## Your task
Without changing a word, copy every line of the listing below and leave out the images.
[[ Records shown open ]]
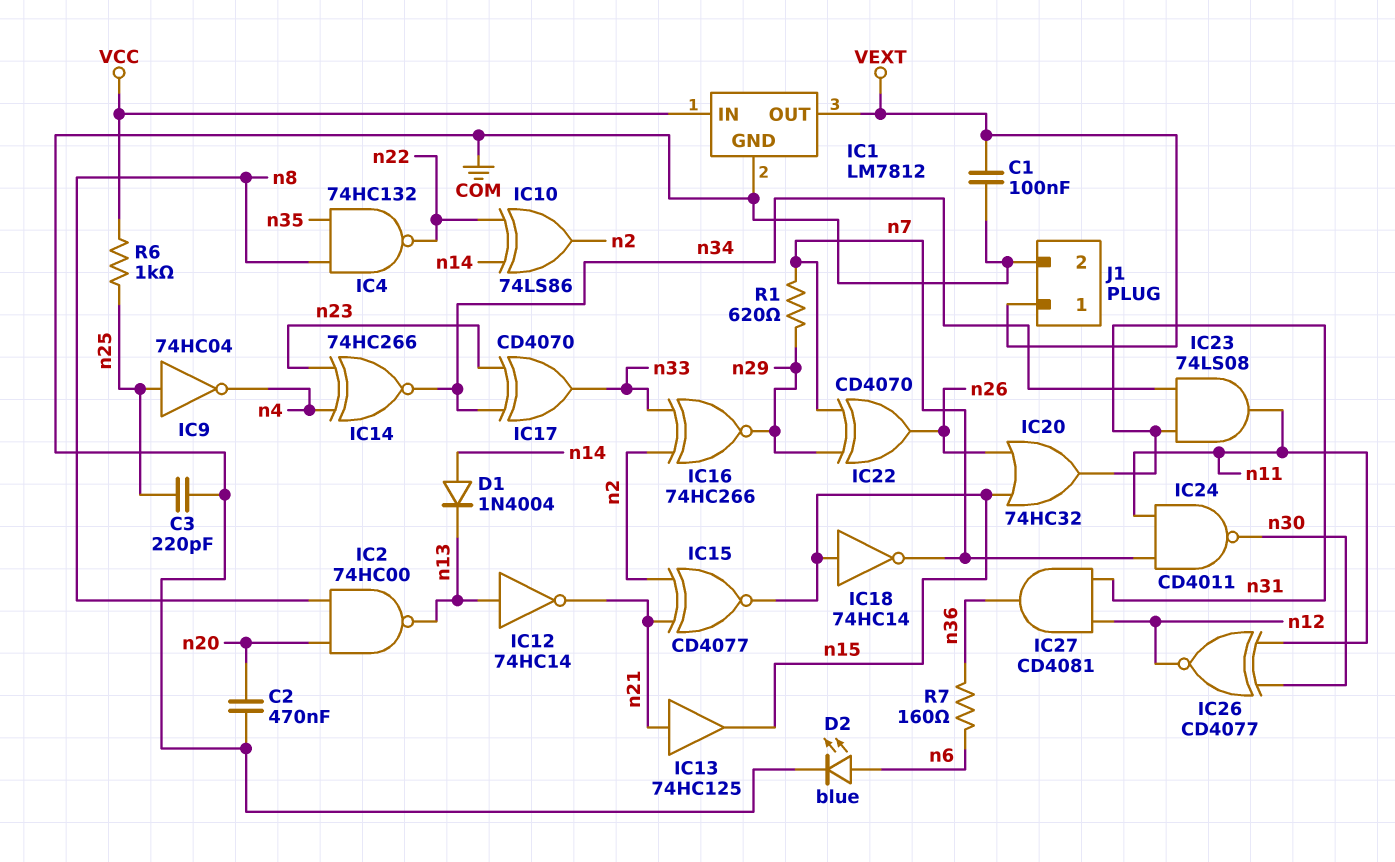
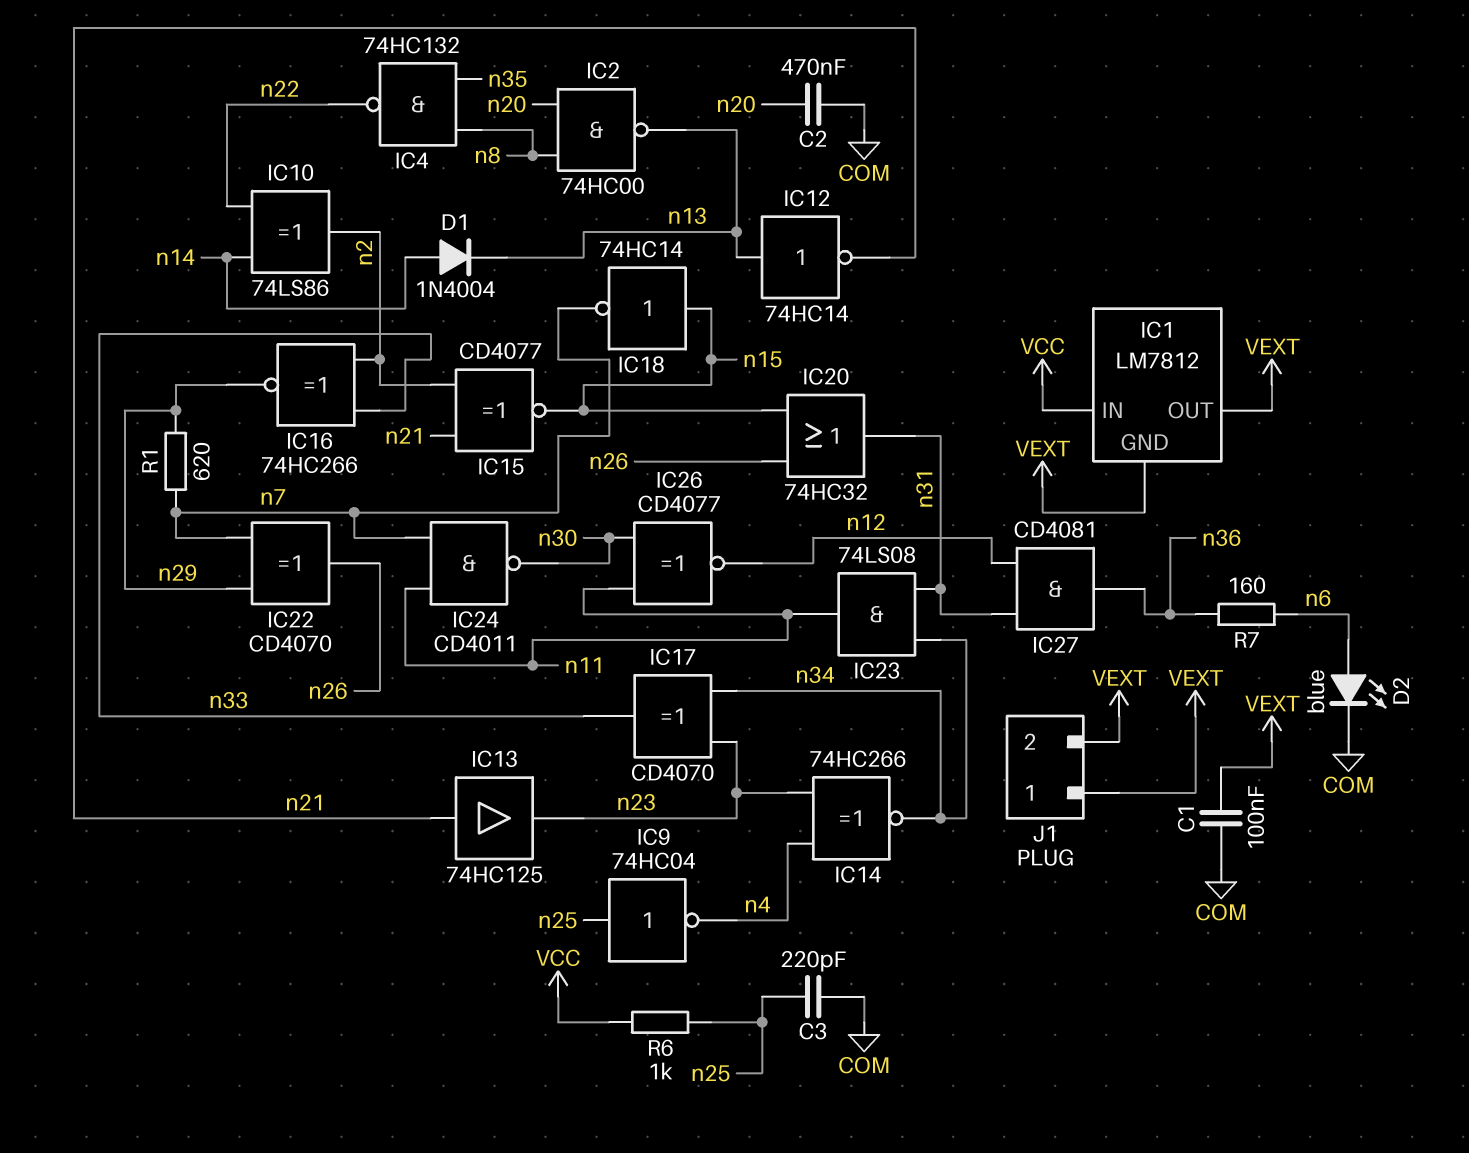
IC1 pin GND: COM -> VEXT
IC13: buffer 74HC125 (in n21, out n15) -> buffer 74HC125 (in n21, out n23)
J1 pin 2: COM -> VEXT

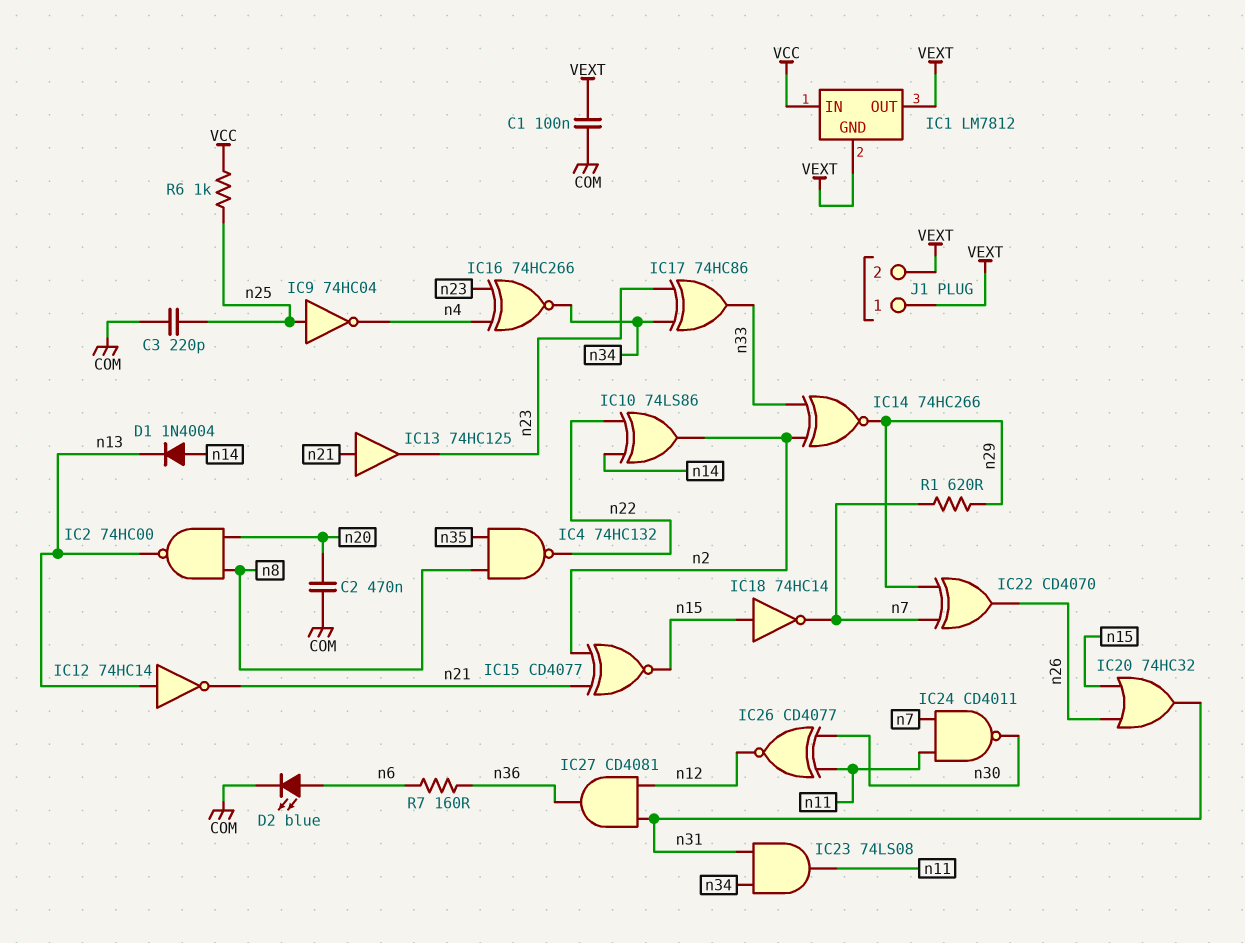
IC14: XNOR 74HC266 (in n4, in n23, out n34) -> XNOR 74HC266 (in n2, in n33, out n29)
IC16: XNOR 74HC266 (in n2, in n33, out n29) -> XNOR 74HC266 (in n4, in n23, out n34)
IC17: XOR CD4070 (in n23, in n34, out n33) -> XOR 74HC86 (in n23, in n34, out n33)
[[ Records shown closed ]]
## Solution to this task
IC1 pin GND: COM -> VEXT
IC13: buffer 74HC125 (in n21, out n15) -> buffer 74HC125 (in n21, out n23)
J1 pin 2: COM -> VEXT

IC14: XNOR 74HC266 (in n4, in n23, out n34) -> XNOR 74HC266 (in n2, in n33, out n29)
IC16: XNOR 74HC266 (in n2, in n33, out n29) -> XNOR 74HC266 (in n4, in n23, out n34)
IC17: XOR CD4070 (in n23, in n34, out n33) -> XOR 74HC86 (in n23, in n34, out n33)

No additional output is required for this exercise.